• _Work to complete_
From the records below, print exactly the lines starting at the one containing "bright yellow flask (1st from left)" and ending at the one containing "bright yellow bulb", ends included, and nothing else.

-- Records for this exercise follows --

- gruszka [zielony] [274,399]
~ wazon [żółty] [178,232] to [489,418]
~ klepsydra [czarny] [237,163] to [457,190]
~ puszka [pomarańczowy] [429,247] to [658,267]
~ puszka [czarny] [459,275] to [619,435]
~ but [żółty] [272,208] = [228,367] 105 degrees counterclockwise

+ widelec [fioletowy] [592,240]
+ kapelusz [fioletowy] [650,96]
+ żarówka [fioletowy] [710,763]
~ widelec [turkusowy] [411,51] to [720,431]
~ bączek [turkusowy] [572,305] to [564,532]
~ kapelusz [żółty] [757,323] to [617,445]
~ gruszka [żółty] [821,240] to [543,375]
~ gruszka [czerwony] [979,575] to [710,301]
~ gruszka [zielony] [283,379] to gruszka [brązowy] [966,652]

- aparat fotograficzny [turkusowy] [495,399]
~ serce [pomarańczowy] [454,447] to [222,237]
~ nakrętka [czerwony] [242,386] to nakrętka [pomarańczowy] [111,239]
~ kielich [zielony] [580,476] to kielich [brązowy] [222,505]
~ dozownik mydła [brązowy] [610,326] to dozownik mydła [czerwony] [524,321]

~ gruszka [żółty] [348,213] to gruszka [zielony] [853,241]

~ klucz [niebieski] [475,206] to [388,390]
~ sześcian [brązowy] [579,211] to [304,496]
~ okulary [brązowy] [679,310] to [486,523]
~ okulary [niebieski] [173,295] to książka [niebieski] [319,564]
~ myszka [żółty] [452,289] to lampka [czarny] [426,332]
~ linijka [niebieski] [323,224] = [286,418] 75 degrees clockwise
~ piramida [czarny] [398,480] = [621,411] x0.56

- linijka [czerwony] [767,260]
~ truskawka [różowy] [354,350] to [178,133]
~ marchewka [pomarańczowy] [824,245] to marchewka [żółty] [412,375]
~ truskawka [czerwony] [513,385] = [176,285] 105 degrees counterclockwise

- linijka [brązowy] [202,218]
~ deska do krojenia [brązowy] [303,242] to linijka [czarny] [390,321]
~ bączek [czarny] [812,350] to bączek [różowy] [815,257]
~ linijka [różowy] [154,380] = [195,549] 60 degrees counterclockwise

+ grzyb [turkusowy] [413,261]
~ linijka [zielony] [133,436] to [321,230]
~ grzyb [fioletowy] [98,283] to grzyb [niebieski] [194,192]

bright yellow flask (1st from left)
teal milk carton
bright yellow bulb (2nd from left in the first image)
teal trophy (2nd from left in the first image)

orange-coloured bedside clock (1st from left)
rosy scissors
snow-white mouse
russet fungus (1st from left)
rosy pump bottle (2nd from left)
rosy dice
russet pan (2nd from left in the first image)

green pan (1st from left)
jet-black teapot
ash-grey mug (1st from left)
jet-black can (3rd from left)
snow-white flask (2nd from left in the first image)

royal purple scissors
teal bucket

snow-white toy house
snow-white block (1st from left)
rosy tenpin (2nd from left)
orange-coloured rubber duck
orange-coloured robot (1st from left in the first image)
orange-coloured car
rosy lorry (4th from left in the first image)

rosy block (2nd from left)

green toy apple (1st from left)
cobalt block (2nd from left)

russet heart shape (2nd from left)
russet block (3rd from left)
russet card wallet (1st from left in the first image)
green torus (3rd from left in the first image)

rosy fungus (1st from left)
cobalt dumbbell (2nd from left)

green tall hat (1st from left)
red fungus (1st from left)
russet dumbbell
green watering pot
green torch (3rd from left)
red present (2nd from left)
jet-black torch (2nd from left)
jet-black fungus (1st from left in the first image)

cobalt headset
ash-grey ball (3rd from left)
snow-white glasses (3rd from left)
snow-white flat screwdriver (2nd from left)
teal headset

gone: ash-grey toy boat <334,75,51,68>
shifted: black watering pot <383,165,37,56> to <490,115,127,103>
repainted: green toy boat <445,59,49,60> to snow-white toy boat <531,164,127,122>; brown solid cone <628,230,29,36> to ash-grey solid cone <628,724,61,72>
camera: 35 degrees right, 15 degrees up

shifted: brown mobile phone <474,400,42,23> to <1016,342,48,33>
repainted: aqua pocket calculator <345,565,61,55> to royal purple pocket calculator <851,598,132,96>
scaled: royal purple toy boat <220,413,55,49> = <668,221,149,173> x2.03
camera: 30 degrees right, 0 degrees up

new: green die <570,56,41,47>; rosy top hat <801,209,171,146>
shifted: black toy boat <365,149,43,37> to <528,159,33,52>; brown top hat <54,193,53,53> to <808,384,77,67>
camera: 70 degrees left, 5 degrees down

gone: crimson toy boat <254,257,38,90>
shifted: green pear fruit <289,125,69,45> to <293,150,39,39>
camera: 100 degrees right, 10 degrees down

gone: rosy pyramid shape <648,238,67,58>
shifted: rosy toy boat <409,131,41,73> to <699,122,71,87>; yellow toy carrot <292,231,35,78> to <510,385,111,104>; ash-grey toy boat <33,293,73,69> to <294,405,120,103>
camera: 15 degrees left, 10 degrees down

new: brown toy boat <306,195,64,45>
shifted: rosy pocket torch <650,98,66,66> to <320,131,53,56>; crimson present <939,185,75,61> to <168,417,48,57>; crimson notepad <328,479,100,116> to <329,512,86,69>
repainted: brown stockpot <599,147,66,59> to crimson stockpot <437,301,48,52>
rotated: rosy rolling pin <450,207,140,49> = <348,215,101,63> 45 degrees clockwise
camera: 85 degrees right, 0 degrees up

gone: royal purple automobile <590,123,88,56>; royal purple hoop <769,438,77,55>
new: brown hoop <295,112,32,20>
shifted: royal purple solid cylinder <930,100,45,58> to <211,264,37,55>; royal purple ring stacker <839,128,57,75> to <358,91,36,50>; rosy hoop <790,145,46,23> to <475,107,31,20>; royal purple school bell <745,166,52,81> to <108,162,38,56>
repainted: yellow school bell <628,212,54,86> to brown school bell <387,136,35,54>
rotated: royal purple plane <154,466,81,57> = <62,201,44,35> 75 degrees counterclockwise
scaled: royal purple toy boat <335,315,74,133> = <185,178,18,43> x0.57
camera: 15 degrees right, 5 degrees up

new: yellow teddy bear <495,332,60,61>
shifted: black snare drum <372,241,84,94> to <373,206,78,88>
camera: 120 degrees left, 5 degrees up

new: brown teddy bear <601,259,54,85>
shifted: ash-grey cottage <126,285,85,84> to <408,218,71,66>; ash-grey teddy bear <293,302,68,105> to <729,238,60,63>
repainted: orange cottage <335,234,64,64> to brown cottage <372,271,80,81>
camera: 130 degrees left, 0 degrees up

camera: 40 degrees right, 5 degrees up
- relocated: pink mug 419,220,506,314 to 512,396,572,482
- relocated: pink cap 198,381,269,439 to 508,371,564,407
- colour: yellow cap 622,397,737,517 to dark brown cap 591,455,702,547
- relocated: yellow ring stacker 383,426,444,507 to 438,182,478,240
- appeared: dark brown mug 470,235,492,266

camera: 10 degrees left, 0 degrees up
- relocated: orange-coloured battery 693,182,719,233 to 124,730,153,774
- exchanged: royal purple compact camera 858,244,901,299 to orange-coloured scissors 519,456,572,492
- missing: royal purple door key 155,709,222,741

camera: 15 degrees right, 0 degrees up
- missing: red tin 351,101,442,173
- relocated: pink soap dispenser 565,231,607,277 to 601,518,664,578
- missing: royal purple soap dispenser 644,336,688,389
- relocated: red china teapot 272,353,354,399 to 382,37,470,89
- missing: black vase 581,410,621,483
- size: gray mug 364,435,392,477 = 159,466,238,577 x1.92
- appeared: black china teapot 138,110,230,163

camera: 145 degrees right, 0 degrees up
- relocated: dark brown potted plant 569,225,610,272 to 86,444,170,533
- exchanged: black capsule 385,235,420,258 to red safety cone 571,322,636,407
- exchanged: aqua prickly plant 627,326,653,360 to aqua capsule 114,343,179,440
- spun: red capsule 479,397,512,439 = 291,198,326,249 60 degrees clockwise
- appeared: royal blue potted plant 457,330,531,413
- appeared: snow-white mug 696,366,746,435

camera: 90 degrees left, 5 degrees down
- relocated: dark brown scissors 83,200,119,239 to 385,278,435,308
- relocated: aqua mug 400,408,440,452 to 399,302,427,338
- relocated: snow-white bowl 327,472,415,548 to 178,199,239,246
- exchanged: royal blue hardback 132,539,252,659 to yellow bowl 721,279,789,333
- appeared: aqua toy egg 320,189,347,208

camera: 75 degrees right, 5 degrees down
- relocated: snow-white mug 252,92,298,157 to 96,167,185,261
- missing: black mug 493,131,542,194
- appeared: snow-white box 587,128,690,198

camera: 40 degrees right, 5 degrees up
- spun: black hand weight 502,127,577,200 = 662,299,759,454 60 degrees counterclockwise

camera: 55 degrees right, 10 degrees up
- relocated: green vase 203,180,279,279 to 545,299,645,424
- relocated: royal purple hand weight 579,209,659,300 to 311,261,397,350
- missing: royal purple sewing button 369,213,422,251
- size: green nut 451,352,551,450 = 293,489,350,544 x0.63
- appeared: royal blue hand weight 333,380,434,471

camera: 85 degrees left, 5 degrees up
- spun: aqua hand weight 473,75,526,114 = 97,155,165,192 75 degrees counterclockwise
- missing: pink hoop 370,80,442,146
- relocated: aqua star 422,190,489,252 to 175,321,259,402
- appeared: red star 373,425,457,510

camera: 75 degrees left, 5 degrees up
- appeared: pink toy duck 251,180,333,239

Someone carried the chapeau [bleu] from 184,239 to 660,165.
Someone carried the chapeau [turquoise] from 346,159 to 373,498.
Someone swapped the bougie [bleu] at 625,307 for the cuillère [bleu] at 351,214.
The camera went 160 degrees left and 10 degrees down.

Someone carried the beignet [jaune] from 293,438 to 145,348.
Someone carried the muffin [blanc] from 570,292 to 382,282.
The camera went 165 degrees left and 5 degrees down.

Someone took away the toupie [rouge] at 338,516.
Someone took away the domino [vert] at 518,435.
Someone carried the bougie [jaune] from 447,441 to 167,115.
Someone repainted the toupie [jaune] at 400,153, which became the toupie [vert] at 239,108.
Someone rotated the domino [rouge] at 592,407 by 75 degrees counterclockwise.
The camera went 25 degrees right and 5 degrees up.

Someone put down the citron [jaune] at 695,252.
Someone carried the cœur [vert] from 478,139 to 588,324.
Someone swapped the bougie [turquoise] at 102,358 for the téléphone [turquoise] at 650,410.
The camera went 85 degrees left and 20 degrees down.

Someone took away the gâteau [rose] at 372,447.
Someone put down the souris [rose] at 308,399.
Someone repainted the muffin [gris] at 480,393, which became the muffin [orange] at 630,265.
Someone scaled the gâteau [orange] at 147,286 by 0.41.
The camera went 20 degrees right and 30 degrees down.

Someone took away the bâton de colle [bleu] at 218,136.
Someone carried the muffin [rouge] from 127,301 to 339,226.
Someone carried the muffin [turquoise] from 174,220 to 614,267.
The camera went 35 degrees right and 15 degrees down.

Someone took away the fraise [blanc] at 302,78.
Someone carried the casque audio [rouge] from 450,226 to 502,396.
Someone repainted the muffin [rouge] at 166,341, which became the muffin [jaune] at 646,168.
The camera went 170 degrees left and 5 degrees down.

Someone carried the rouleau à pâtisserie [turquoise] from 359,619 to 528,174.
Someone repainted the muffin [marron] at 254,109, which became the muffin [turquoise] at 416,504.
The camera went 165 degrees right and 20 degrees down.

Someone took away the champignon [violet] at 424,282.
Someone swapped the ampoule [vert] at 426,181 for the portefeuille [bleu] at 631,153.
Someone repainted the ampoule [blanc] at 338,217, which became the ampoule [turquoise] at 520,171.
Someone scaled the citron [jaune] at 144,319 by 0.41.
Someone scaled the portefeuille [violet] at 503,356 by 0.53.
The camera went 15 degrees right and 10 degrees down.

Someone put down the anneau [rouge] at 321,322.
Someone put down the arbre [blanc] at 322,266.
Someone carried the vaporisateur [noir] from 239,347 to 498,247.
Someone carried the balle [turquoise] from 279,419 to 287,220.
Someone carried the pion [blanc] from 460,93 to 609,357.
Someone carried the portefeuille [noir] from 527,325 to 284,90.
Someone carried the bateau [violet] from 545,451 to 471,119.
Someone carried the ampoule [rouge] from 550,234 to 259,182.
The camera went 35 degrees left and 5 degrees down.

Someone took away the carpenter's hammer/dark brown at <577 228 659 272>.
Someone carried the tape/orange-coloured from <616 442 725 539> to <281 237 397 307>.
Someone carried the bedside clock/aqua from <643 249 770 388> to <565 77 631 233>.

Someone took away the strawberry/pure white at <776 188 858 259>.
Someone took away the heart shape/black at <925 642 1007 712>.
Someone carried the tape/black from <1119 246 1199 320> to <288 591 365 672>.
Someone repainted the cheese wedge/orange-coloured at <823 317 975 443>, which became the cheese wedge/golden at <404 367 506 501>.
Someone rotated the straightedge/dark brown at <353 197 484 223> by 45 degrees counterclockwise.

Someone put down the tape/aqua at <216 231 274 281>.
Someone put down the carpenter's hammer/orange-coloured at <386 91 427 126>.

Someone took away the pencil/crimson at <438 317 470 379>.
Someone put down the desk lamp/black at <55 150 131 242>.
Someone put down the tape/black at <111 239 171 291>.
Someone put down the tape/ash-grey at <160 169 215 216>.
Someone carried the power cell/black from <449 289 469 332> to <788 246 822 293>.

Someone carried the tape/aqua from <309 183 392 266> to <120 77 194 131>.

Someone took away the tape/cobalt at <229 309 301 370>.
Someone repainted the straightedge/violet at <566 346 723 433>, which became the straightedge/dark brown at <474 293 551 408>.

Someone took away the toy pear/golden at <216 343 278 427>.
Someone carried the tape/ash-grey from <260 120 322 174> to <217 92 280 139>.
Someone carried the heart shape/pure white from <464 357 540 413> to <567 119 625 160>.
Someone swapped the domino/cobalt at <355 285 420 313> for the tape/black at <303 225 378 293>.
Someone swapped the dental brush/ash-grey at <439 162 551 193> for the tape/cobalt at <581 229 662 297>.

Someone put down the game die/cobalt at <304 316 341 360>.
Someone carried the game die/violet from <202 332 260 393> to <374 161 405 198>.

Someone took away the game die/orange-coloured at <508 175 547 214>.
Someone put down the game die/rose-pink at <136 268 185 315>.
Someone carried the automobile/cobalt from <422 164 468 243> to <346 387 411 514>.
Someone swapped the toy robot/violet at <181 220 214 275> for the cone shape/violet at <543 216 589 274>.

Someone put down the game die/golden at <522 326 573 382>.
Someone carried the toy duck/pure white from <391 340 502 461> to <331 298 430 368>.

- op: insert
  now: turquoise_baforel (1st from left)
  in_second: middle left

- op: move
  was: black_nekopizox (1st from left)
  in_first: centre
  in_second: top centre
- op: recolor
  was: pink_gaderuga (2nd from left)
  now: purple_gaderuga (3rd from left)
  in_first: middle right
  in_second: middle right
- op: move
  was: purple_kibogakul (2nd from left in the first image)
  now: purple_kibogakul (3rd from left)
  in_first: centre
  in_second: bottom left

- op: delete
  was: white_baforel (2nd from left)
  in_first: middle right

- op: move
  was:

-- Records for this exercise concluded --

• _Finished task_
bright yellow flask (1st from left)
teal milk carton
bright yellow bulb (2nd from left in the first image)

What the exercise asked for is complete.